◆ MATERIALS PROVIDED ◆

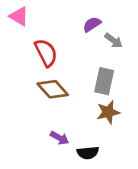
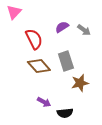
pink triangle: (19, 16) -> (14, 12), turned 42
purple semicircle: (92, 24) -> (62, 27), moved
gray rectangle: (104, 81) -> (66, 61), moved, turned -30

==

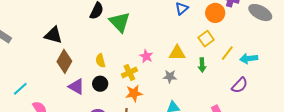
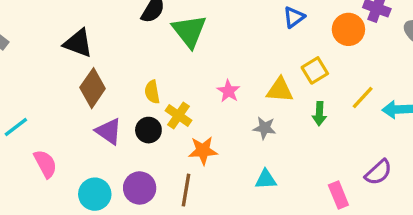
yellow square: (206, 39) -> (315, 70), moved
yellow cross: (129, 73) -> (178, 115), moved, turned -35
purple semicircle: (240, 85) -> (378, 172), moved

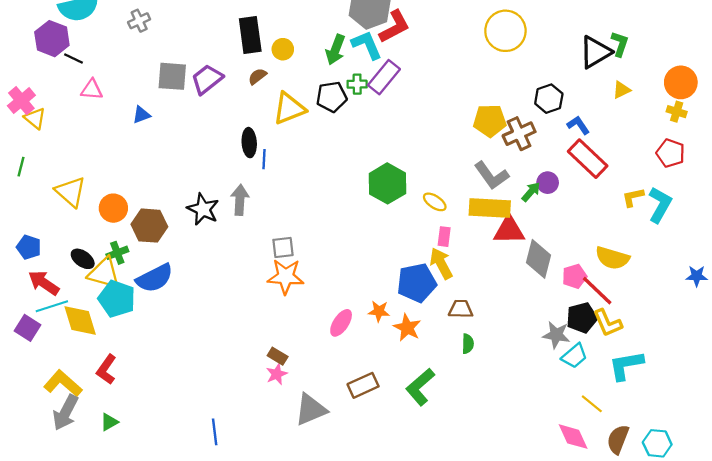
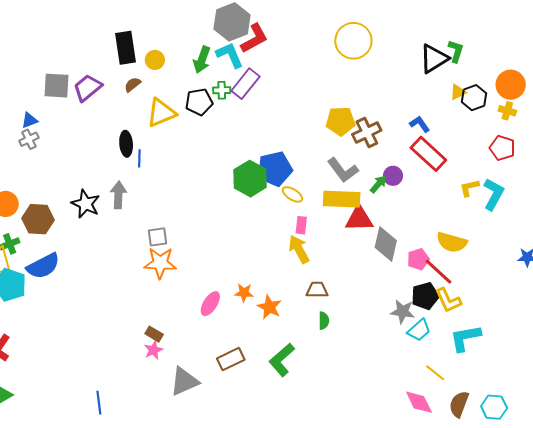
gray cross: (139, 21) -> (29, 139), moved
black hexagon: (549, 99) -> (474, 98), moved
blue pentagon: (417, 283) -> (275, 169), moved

◆ EXERCISE DESCRIPTION ◆
For this task, return exactly the stretch of the listing above from the line with "yellow square: (206, 39) -> (315, 70), moved" through the line with "blue pentagon: (417, 283)", inclusive and without pictures.

◆ RESULT FOR THIS TASK ◆
yellow square: (206, 39) -> (315, 70), moved
yellow cross: (129, 73) -> (178, 115), moved, turned -35
purple semicircle: (240, 85) -> (378, 172), moved

gray cross: (139, 21) -> (29, 139), moved
black hexagon: (549, 99) -> (474, 98), moved
blue pentagon: (417, 283) -> (275, 169), moved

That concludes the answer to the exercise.